_Task to complete_:
Each line in the records below, from the one that contains "C103: 33nF (3V3, GND) -> 33nF (+15V, 3V3)" to the one that contains "U101 pin OUT: VX -> 3V3", should be reproduced exactly, the first and last included.

:: Source material

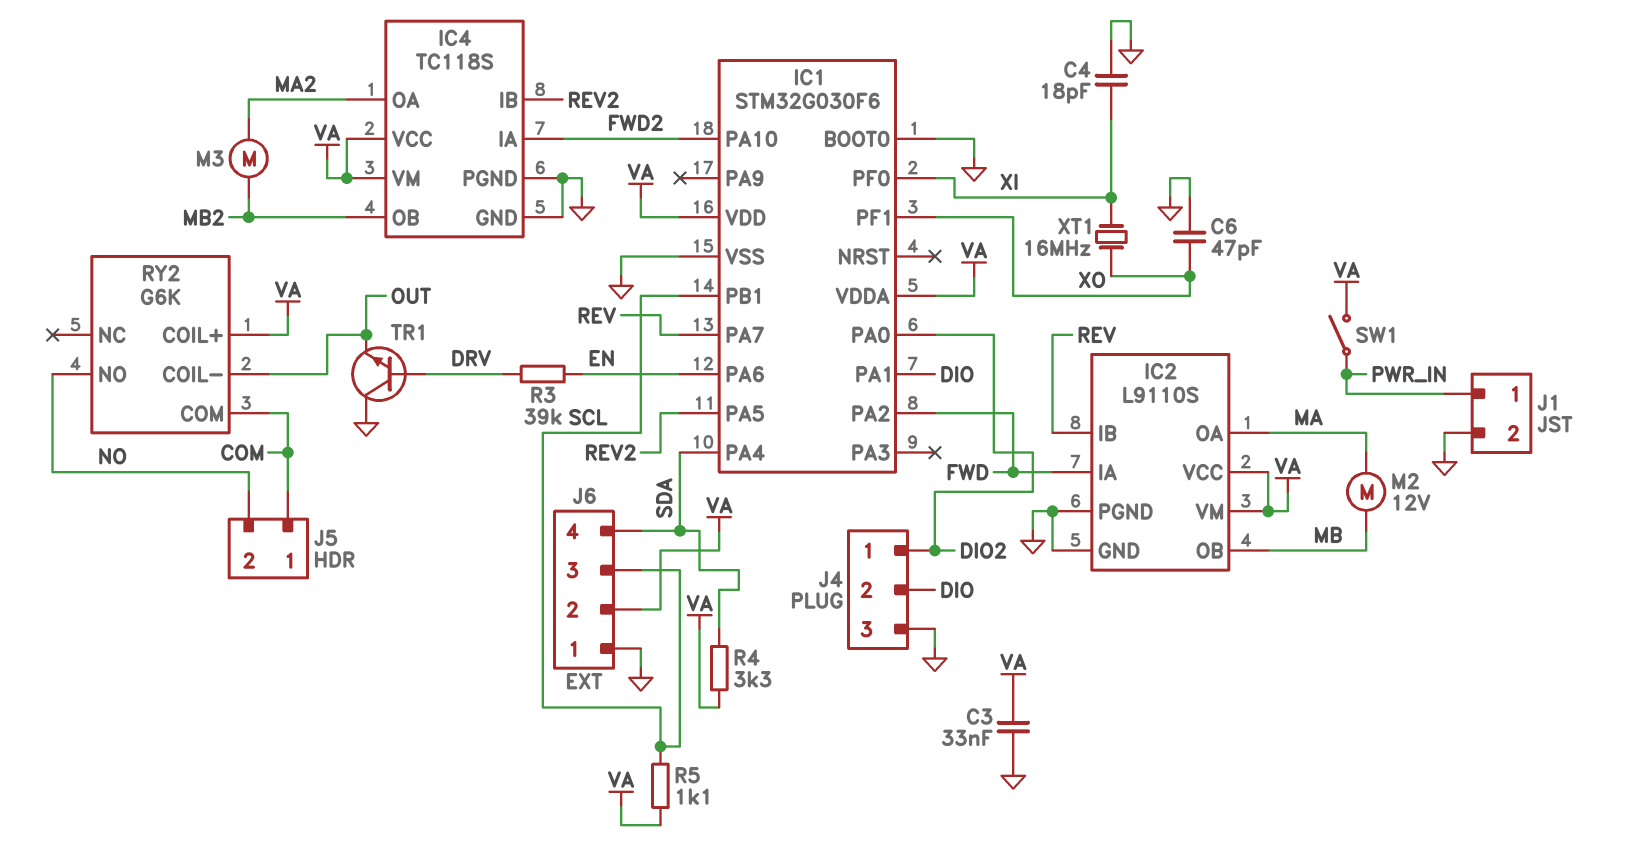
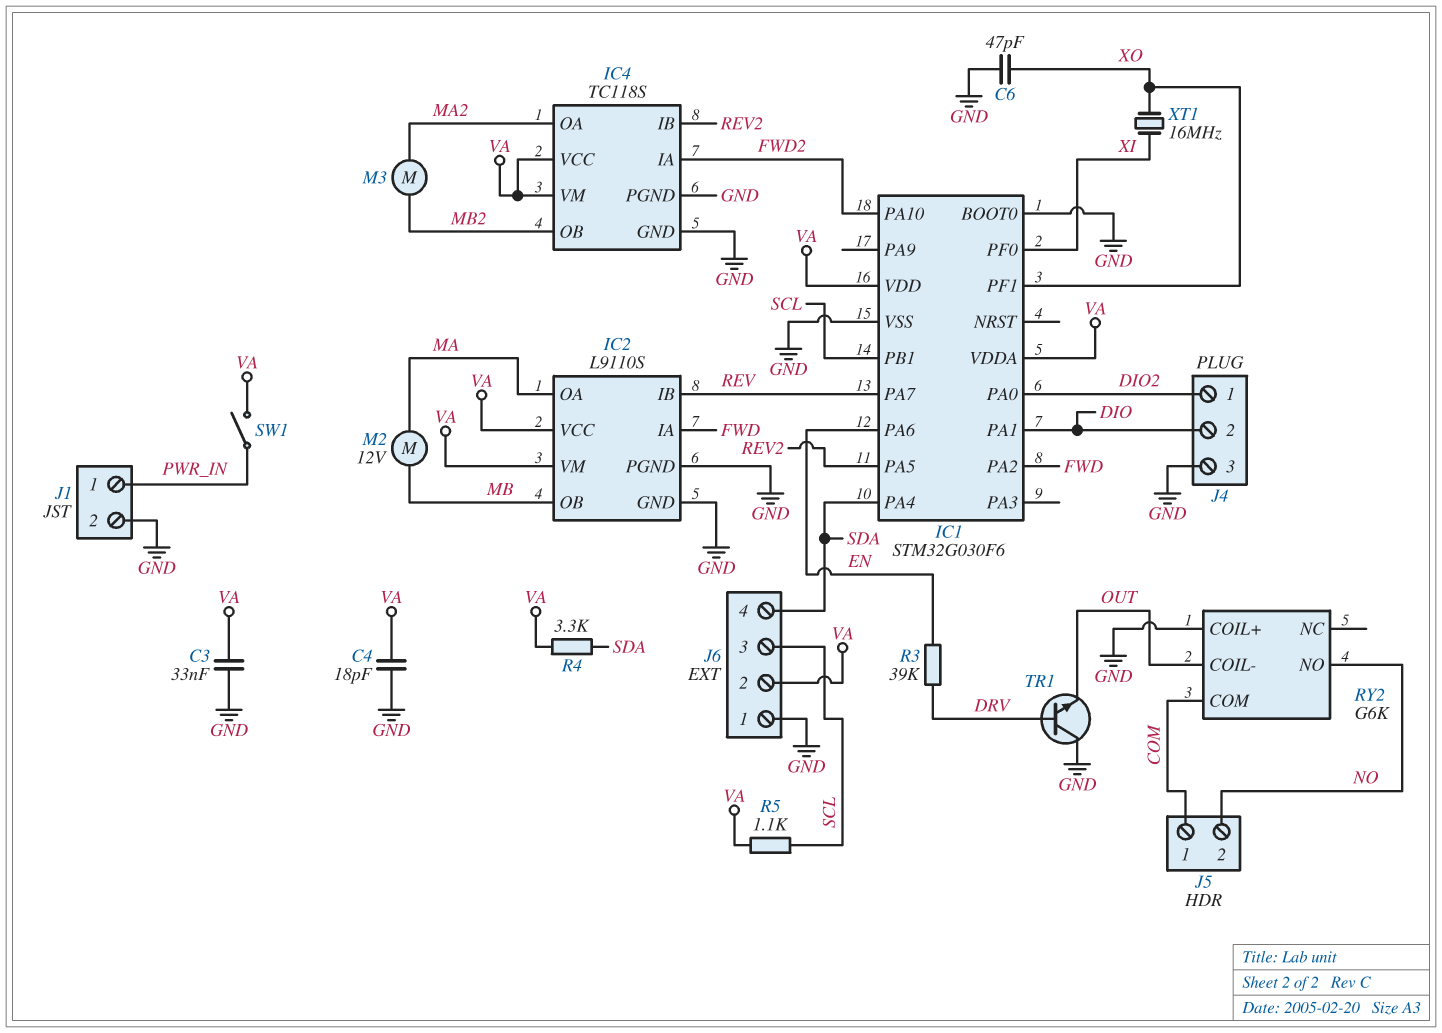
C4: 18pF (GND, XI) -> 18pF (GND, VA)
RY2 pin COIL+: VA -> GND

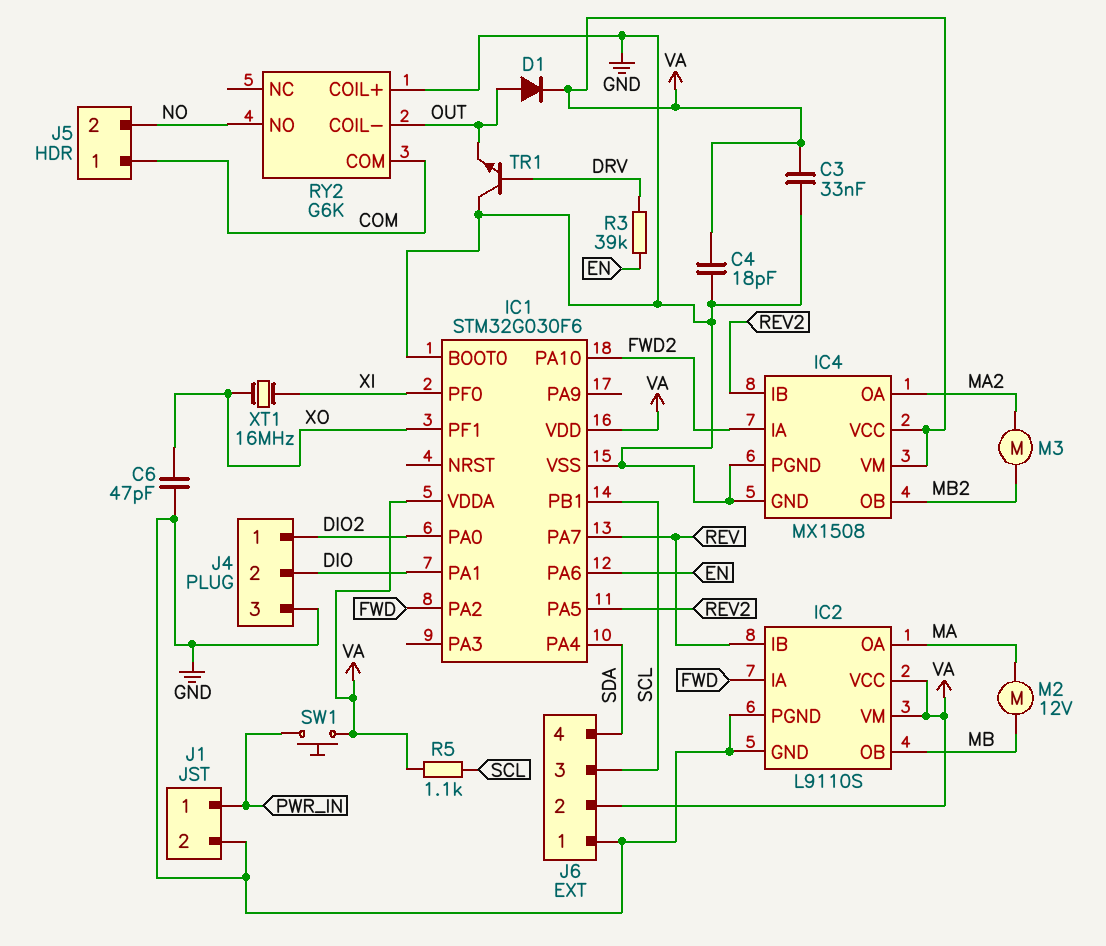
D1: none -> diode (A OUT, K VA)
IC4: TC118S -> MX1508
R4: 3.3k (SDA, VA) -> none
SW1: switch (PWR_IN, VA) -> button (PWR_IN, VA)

::::
:: Source material

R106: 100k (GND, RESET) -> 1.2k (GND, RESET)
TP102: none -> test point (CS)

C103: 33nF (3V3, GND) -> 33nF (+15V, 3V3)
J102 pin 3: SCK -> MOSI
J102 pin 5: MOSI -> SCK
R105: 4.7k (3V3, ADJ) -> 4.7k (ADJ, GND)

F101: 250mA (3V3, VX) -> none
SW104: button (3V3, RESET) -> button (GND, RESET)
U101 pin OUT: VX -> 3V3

::::

_Task response_:
C103: 33nF (3V3, GND) -> 33nF (+15V, 3V3)
J102 pin 3: SCK -> MOSI
J102 pin 5: MOSI -> SCK
R105: 4.7k (3V3, ADJ) -> 4.7k (ADJ, GND)

F101: 250mA (3V3, VX) -> none
SW104: button (3V3, RESET) -> button (GND, RESET)
U101 pin OUT: VX -> 3V3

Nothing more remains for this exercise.